[LISTED RECORDS]

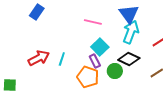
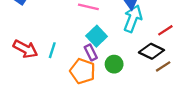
red arrow: (39, 58) -> (25, 49), turned 55
black diamond: (129, 59) -> (151, 51), moved

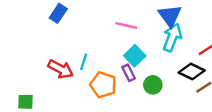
cyan line: (52, 50) -> (84, 62), moved
orange pentagon: (83, 71) -> (103, 85), moved

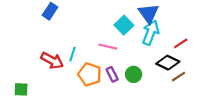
pink line: (126, 25) -> (108, 47), moved
cyan square: (135, 56) -> (124, 25), moved
purple rectangle: (129, 73) -> (112, 74), moved

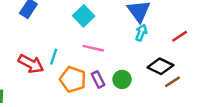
cyan square: (124, 25) -> (84, 16), moved
cyan arrow: (151, 33) -> (141, 33), size x0.6
red line: (181, 43) -> (180, 36), moved

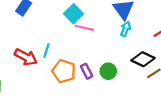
pink line: (93, 48) -> (84, 28), moved

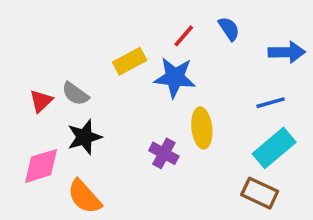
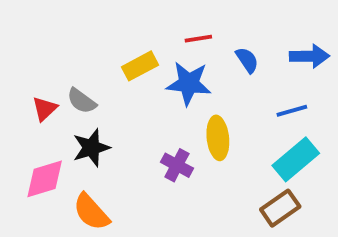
blue semicircle: (229, 29) -> (247, 60), moved
red line: (184, 36) -> (198, 39), turned 40
brown rectangle: (260, 193) -> (280, 208), turned -60

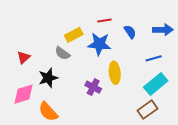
gray semicircle: (82, 101) -> (62, 53), moved

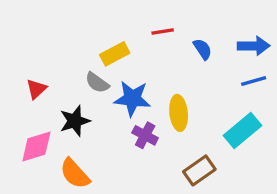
blue star: (99, 44) -> (132, 99), moved
blue line: (154, 58) -> (254, 81), moved
brown rectangle: (147, 110) -> (199, 170), moved

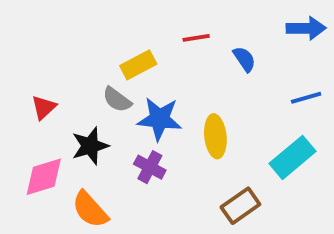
blue arrow: (254, 46) -> (306, 28), moved
purple cross: (145, 135) -> (150, 167), moved

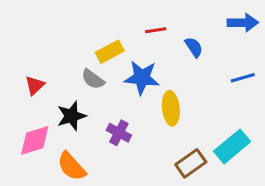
blue star: (159, 119) -> (142, 78), moved
cyan rectangle: (293, 157) -> (232, 146), moved

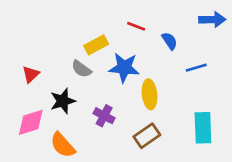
red line: (156, 30) -> (136, 26), turned 30
blue line: (243, 78) -> (196, 68), moved
cyan rectangle: (232, 146) -> (203, 128), turned -52
brown rectangle: (191, 163) -> (147, 136), moved

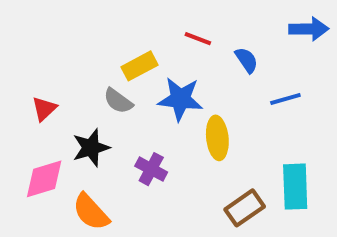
brown rectangle: (147, 136) -> (245, 208), moved

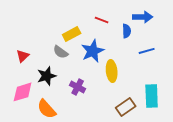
blue arrow: (309, 29) -> (143, 17), moved
blue semicircle: (247, 60) -> (127, 31), turned 32
blue star: (180, 99) -> (93, 51), turned -30

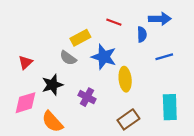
blue star: (93, 51) -> (104, 57), turned -30
brown rectangle: (126, 107) -> (128, 119), moved

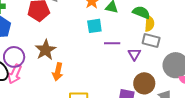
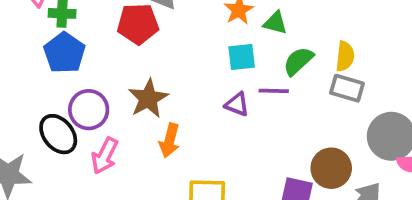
green semicircle: (141, 12) -> (298, 61), moved, turned -66
purple triangle: (134, 54) -> (237, 104), moved, turned -40
pink arrow: (15, 74) -> (105, 156), moved

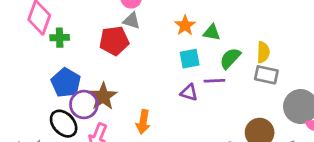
blue pentagon: (64, 53) -> (66, 83), moved
brown star: (148, 98) -> (103, 96), moved

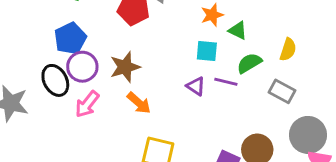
yellow semicircle: (263, 52) -> (288, 50), moved
brown star: (103, 96) -> (125, 67), moved
orange arrow: (143, 122) -> (139, 103), turned -75

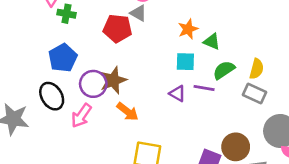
yellow semicircle: (288, 50) -> (257, 69), moved
purple circle: (82, 67) -> (93, 84), moved

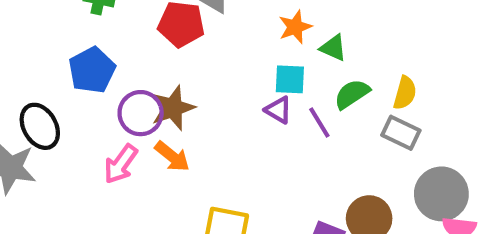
purple line: (204, 88) -> (319, 122), turned 48
purple triangle: (177, 94) -> (278, 110), moved
black ellipse: (52, 96) -> (40, 126), moved
orange arrow: (128, 112) -> (172, 156), moved

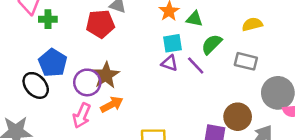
yellow semicircle: (405, 93) -> (252, 24), moved, turned -108
black ellipse: (40, 126) -> (36, 85), moved
orange arrow: (172, 156) -> (112, 104), turned -55

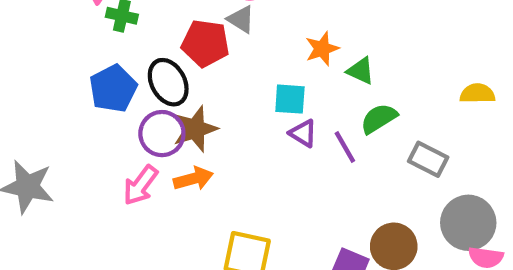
yellow semicircle: (252, 24) -> (477, 94), moved
cyan square: (173, 43) -> (290, 99), moved
black ellipse: (36, 85) -> (168, 82), moved

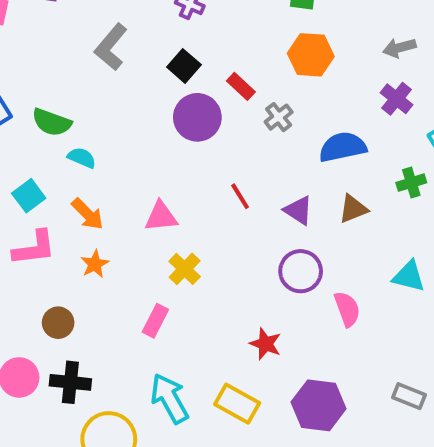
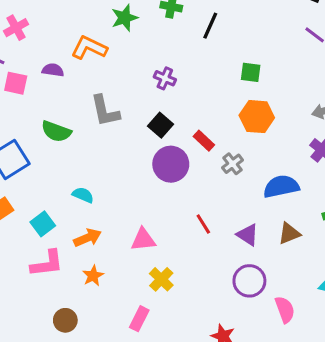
gray L-shape: (111, 47) -> (105, 111), turned -52
green semicircle: (52, 122) -> (56, 131), moved
orange arrow: (87, 214) -> (87, 238), turned -68

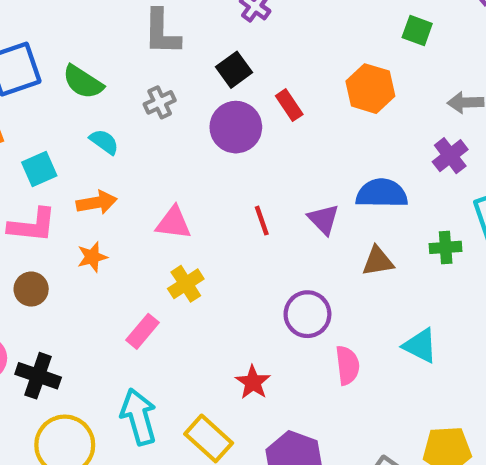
green square: (251, 72) -> (417, 31), moved
green semicircle: (56, 131) -> (83, 82), moved
gray cross: (232, 164) -> (160, 102), moved
purple triangle: (248, 235) -> (324, 219), moved
brown circle: (65, 320) -> (31, 289), moved

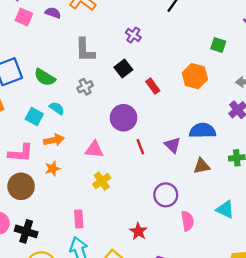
purple circle: (236, 127) -> (124, 118), moved
cyan square: (39, 169) -> (34, 116), moved, turned -36
brown circle: (31, 289) -> (21, 186), size x1.5
pink rectangle: (143, 331) -> (79, 219), moved, turned -42

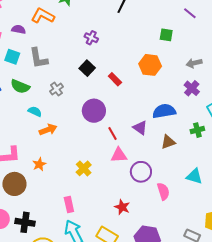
gray L-shape: (85, 50) -> (38, 58), moved
cyan square: (34, 116) -> (12, 57), moved
orange arrow: (54, 140) -> (48, 130), moved
pink triangle: (94, 149) -> (119, 155), moved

[/LISTED RECORDS]

#### [TASK TO CARRY OUT]
In the entries above, find each line with the word "size" and show it.

#### [RESULT FOR THIS EXERCISE]
cyan arrow: (151, 33) -> (141, 33), size x0.6
brown circle: (31, 289) -> (21, 186), size x1.5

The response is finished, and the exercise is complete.